TASK INSTRUCTIONS — Would you give the entries below again, precisely as they are written?

SOURCE MATERIAL —
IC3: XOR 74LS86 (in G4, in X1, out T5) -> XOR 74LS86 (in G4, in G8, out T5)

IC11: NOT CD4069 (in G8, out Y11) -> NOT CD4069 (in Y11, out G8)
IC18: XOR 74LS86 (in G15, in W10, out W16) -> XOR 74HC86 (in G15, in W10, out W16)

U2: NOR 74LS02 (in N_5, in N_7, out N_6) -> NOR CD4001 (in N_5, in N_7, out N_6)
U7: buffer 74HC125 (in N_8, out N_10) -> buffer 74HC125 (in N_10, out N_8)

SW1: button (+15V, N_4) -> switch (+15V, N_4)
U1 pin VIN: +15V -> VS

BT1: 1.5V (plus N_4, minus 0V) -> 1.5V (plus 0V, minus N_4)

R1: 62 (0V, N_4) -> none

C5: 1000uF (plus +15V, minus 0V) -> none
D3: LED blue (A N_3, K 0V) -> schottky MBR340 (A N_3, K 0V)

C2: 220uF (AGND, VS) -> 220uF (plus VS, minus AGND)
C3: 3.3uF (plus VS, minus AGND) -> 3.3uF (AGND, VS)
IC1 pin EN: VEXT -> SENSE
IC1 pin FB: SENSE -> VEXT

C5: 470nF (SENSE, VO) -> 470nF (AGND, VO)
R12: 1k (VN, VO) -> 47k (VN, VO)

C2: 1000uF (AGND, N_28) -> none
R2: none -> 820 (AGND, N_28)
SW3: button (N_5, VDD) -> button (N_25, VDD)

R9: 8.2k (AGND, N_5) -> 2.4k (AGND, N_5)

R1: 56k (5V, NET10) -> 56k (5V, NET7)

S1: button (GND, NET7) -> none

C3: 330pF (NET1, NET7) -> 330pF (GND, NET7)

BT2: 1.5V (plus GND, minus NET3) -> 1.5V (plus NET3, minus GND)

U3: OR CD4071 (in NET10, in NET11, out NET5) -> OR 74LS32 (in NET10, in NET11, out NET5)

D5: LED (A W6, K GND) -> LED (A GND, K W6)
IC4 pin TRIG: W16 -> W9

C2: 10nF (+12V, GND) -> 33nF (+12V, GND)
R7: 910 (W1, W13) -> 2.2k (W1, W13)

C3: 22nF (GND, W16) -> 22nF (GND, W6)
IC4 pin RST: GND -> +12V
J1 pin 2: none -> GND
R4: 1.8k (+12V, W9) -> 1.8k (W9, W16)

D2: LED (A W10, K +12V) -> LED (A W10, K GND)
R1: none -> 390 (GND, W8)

ANSWER TO THE PROBLEM —
IC3: XOR 74LS86 (in G4, in X1, out T5) -> XOR 74LS86 (in G4, in G8, out T5)

IC11: NOT CD4069 (in G8, out Y11) -> NOT CD4069 (in Y11, out G8)
IC18: XOR 74LS86 (in G15, in W10, out W16) -> XOR 74HC86 (in G15, in W10, out W16)

U2: NOR 74LS02 (in N_5, in N_7, out N_6) -> NOR CD4001 (in N_5, in N_7, out N_6)
U7: buffer 74HC125 (in N_8, out N_10) -> buffer 74HC125 (in N_10, out N_8)

SW1: button (+15V, N_4) -> switch (+15V, N_4)
U1 pin VIN: +15V -> VS

BT1: 1.5V (plus N_4, minus 0V) -> 1.5V (plus 0V, minus N_4)

R1: 62 (0V, N_4) -> none

C5: 1000uF (plus +15V, minus 0V) -> none
D3: LED blue (A N_3, K 0V) -> schottky MBR340 (A N_3, K 0V)

C2: 220uF (AGND, VS) -> 220uF (plus VS, minus AGND)
C3: 3.3uF (plus VS, minus AGND) -> 3.3uF (AGND, VS)
IC1 pin EN: VEXT -> SENSE
IC1 pin FB: SENSE -> VEXT

C5: 470nF (SENSE, VO) -> 470nF (AGND, VO)
R12: 1k (VN, VO) -> 47k (VN, VO)

C2: 1000uF (AGND, N_28) -> none
R2: none -> 820 (AGND, N_28)
SW3: button (N_5, VDD) -> button (N_25, VDD)

R9: 8.2k (AGND, N_5) -> 2.4k (AGND, N_5)

R1: 56k (5V, NET10) -> 56k (5V, NET7)

S1: button (GND, NET7) -> none

C3: 330pF (NET1, NET7) -> 330pF (GND, NET7)

BT2: 1.5V (plus GND, minus NET3) -> 1.5V (plus NET3, minus GND)

U3: OR CD4071 (in NET10, in NET11, out NET5) -> OR 74LS32 (in NET10, in NET11, out NET5)

D5: LED (A W6, K GND) -> LED (A GND, K W6)
IC4 pin TRIG: W16 -> W9

C2: 10nF (+12V, GND) -> 33nF (+12V, GND)
R7: 910 (W1, W13) -> 2.2k (W1, W13)

C3: 22nF (GND, W16) -> 22nF (GND, W6)
IC4 pin RST: GND -> +12V
J1 pin 2: none -> GND
R4: 1.8k (+12V, W9) -> 1.8k (W9, W16)

D2: LED (A W10, K +12V) -> LED (A W10, K GND)
R1: none -> 390 (GND, W8)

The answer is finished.